(Spatial reasoning data)

━━━━━━━━━━━━━━━━━━━━

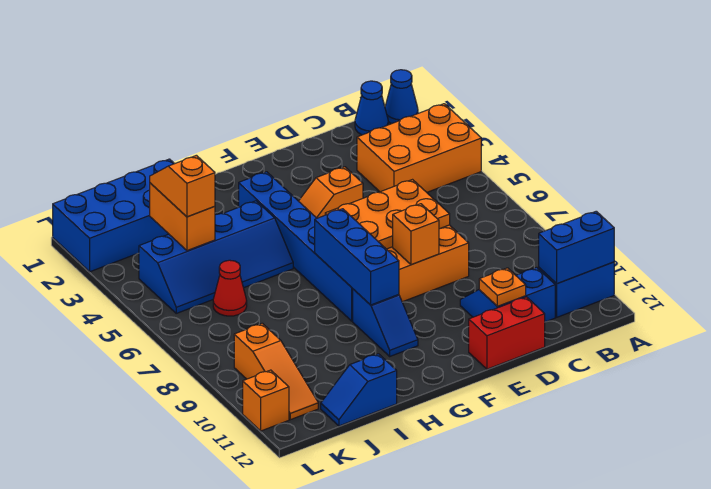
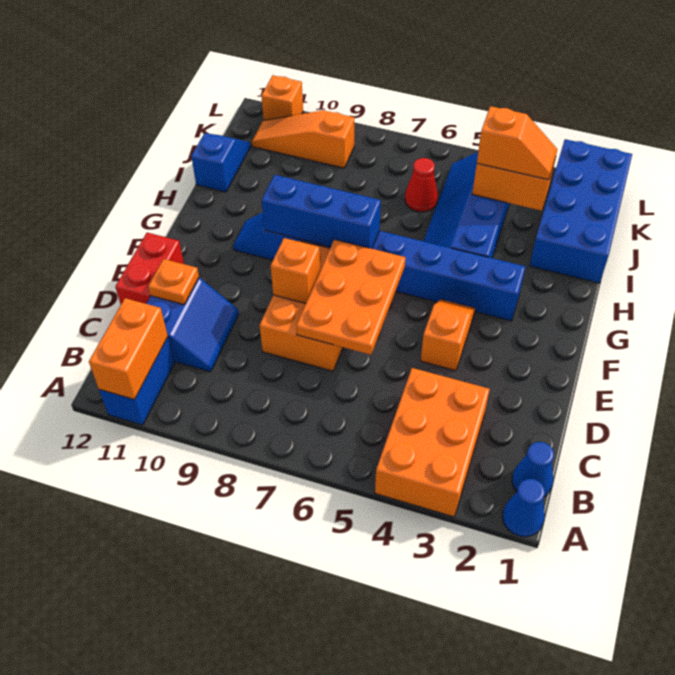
blue brick A11:B11 level 2 -> orange brick A11:B11 level 2

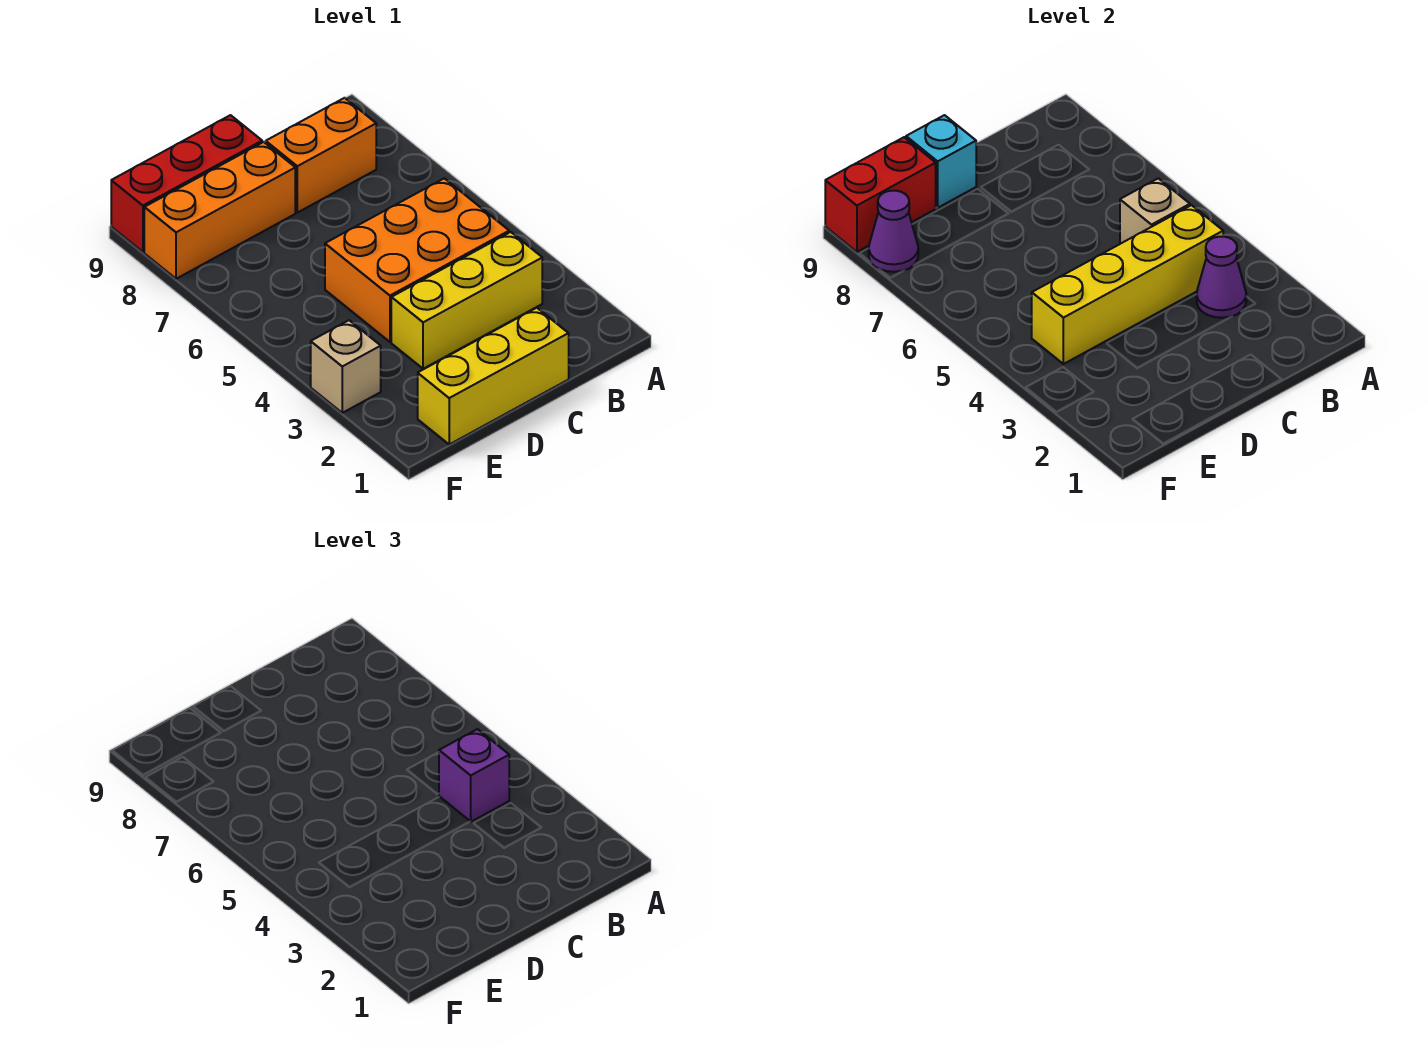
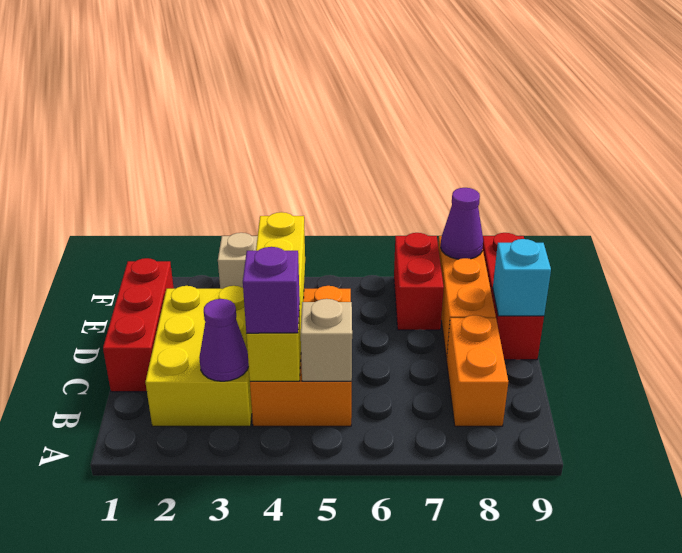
yellow brick B3:D3 level 1 -> yellow brick B2:D3 level 1
yellow brick C1:E1 level 1 -> red brick C1:E1 level 1
red brick E9:F9 level 2 -> red brick E7:F7 level 1

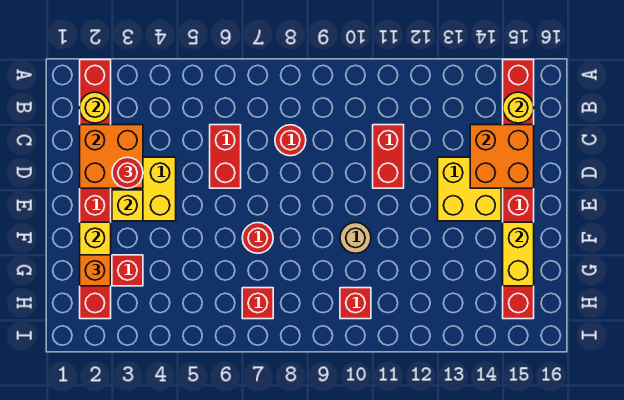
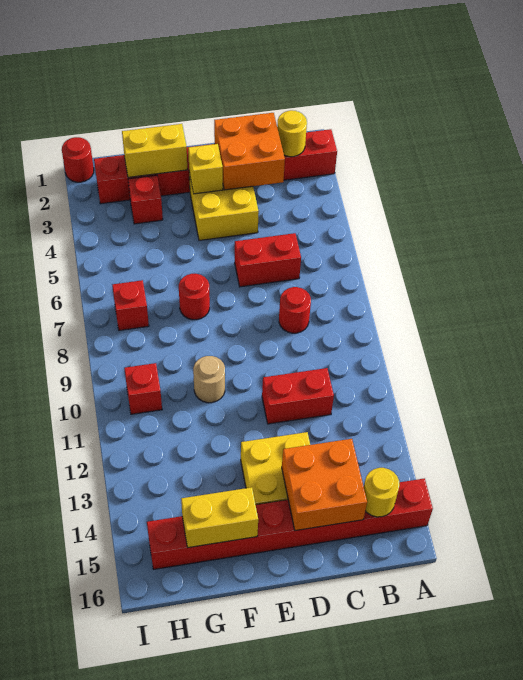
red round brick D3 level 3 -> red round brick I1 level 1
orange brick G2 level 3 -> none

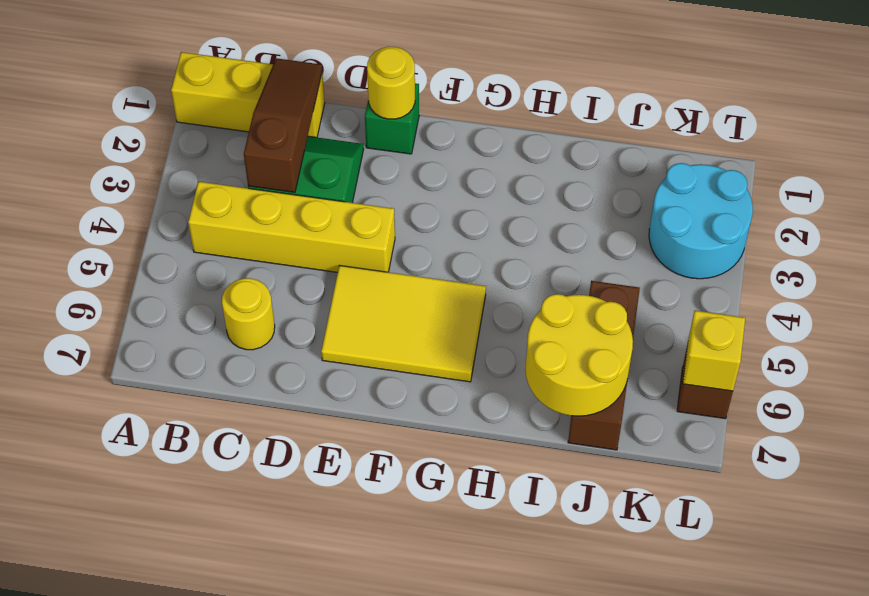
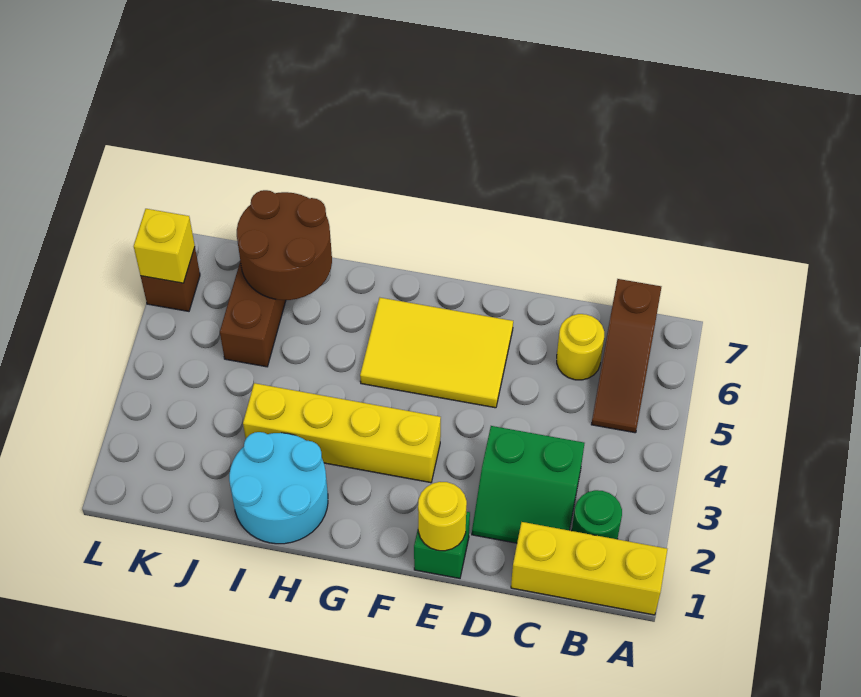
none -> green round brick B2 level 1
yellow brick B4:E4 level 1 -> yellow brick F3:I3 level 1
brown slope C1:C3 level 2 top 3 -> brown slope B5:B7 level 1 top 7
yellow round brick I6:J7 level 2 -> brown round brick I6:J7 level 2
cyan round brick K2:L3 level 1 -> cyan round brick H1:I2 level 1

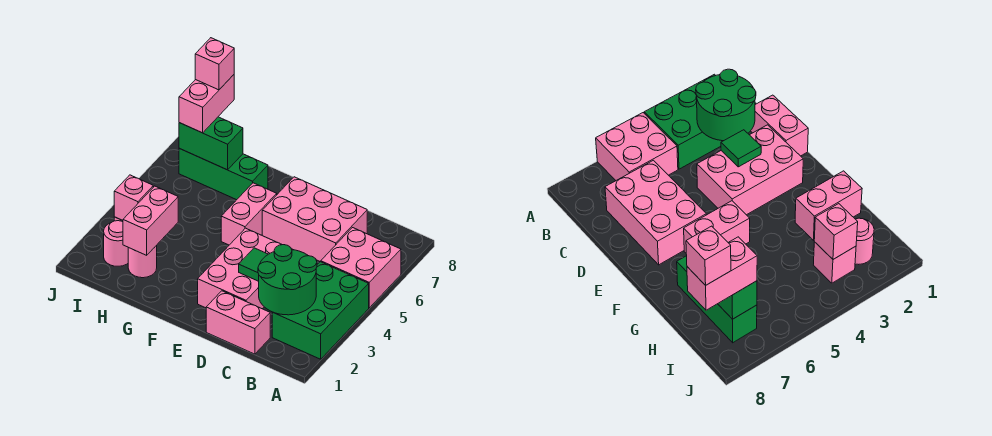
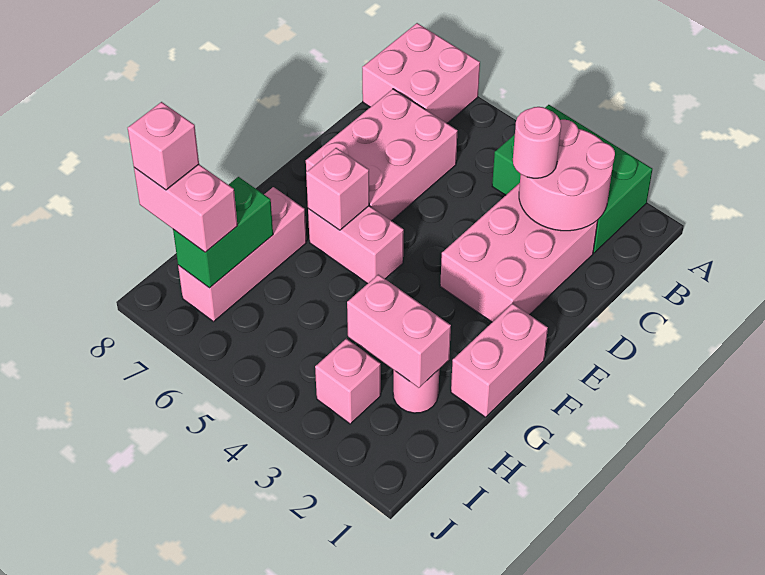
pink brick A5:B6 level 1 -> pink brick A7:B8 level 1
green round brick B2:C3 level 2 -> pink round brick B2:C3 level 2
pink brick C1:D1 level 1 -> pink brick F1:G1 level 1
pink brick D2:E4 level 1 -> pink brick C2:E3 level 1
green tile D3 level 2 -> none
green brick G7:I7 level 1 -> pink brick G7:I7 level 1
pink round brick I2 level 1 -> pink round brick C3 level 3
pink brick I3 level 2 -> pink brick F6 level 2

━━━━━━━━━━━━━━━━━━━━

Repeat all the records above exactly, leaving out any pictures.

blue brick A11:B11 level 2 -> orange brick A11:B11 level 2

yellow brick B3:D3 level 1 -> yellow brick B2:D3 level 1
yellow brick C1:E1 level 1 -> red brick C1:E1 level 1
red brick E9:F9 level 2 -> red brick E7:F7 level 1

red round brick D3 level 3 -> red round brick I1 level 1
orange brick G2 level 3 -> none

none -> green round brick B2 level 1
yellow brick B4:E4 level 1 -> yellow brick F3:I3 level 1
brown slope C1:C3 level 2 top 3 -> brown slope B5:B7 level 1 top 7
yellow round brick I6:J7 level 2 -> brown round brick I6:J7 level 2
cyan round brick K2:L3 level 1 -> cyan round brick H1:I2 level 1

pink brick A5:B6 level 1 -> pink brick A7:B8 level 1
green round brick B2:C3 level 2 -> pink round brick B2:C3 level 2
pink brick C1:D1 level 1 -> pink brick F1:G1 level 1
pink brick D2:E4 level 1 -> pink brick C2:E3 level 1
green tile D3 level 2 -> none
green brick G7:I7 level 1 -> pink brick G7:I7 level 1
pink round brick I2 level 1 -> pink round brick C3 level 3
pink brick I3 level 2 -> pink brick F6 level 2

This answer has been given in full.